BEGIN Recorded data

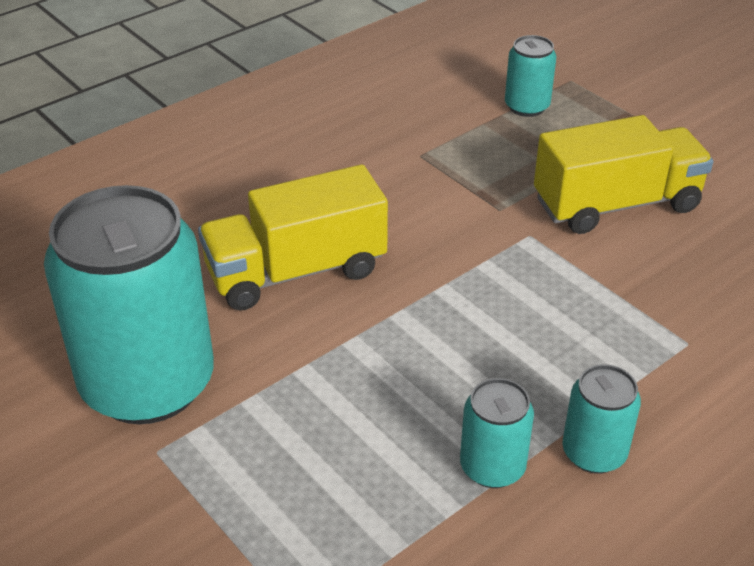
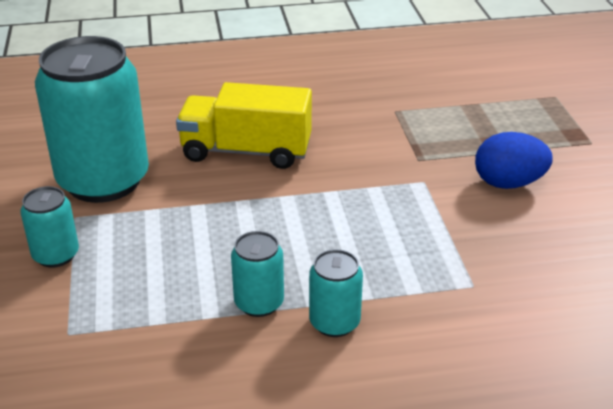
camera: 30 degrees right, 5 degrees down
(527, 106) = (503, 103): turquoise can -> turquoise can (56, 255)
(616, 204) = (508, 183): yellow truck -> blue egg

END Recorded data

Task details - Lines from the one with "(527, 106) = (503, 103): turquoise" through the last line above must be printed exactly; no other line is to appear.

Task solution -
(527, 106) = (503, 103): turquoise can -> turquoise can (56, 255)
(616, 204) = (508, 183): yellow truck -> blue egg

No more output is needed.